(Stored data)
⁂
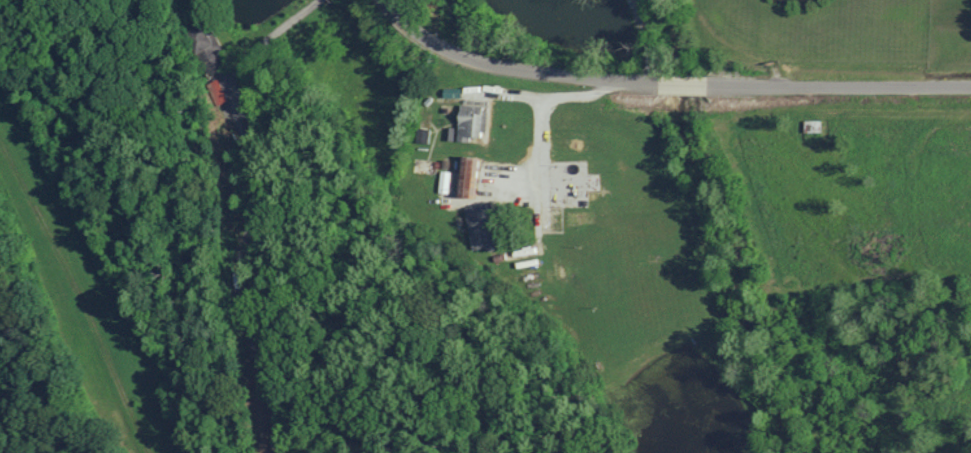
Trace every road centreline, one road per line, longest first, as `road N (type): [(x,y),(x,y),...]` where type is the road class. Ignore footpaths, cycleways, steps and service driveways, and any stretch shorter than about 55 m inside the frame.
road 1 (residential): [(387,0),(432,44),(509,68),(780,87),(970,90)]
road 2 (residential): [(313,0),(259,55),(255,117),(290,452)]
road 3 (residential): [(459,121),(437,123),(438,96),(481,87),(626,90),(627,76)]
road 4 (residential): [(539,247),(542,92)]

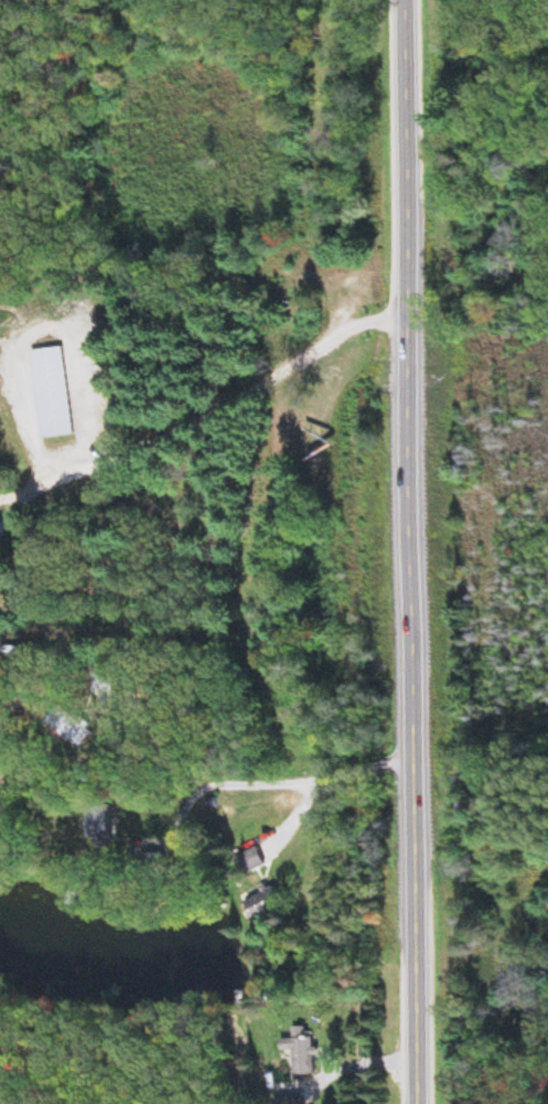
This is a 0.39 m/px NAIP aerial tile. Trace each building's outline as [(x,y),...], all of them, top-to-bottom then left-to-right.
[(82,436),(71,347),(36,351),(47,440),(82,436)] [(28,392),(28,368),(12,368),(12,392),(28,392)] [(123,839),(123,811),(98,811),(98,839),(123,839)] [(277,866),(266,848),(245,862),(256,879),(277,866)] [(316,1040),(316,1030),(304,1030),(305,1077),(332,1077),(331,1039),(316,1040)]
⁂
■ WHAT TO WORK ON ■
Excluding the pictures, transcribe each entry above word for word.

■ SOLUTION ■
Trace every road centreline, one road per line, longest first, as `road N (type): [(x,y),(x,y),...]` where type is the road class. Ignore footpaths, cycleways, steps and service driveways, and any stretch shorter than about 55 m inside the frame.
road 1 (residential): [(387,0),(432,44),(509,68),(780,87),(970,90)]
road 2 (residential): [(313,0),(259,55),(255,117),(290,452)]
road 3 (residential): [(459,121),(437,123),(438,96),(481,87),(626,90),(627,76)]
road 4 (residential): [(539,247),(542,92)]

This is a 0.39 m/px NAIP aerial tile. Trace each building's outline as [(x,y),...], all of them, top-to-bottom then left-to-right.
[(82,436),(71,347),(36,351),(47,440),(82,436)] [(28,392),(28,368),(12,368),(12,392),(28,392)] [(123,839),(123,811),(98,811),(98,839),(123,839)] [(277,866),(266,848),(245,862),(256,879),(277,866)] [(316,1040),(316,1030),(304,1030),(305,1077),(332,1077),(331,1039),(316,1040)]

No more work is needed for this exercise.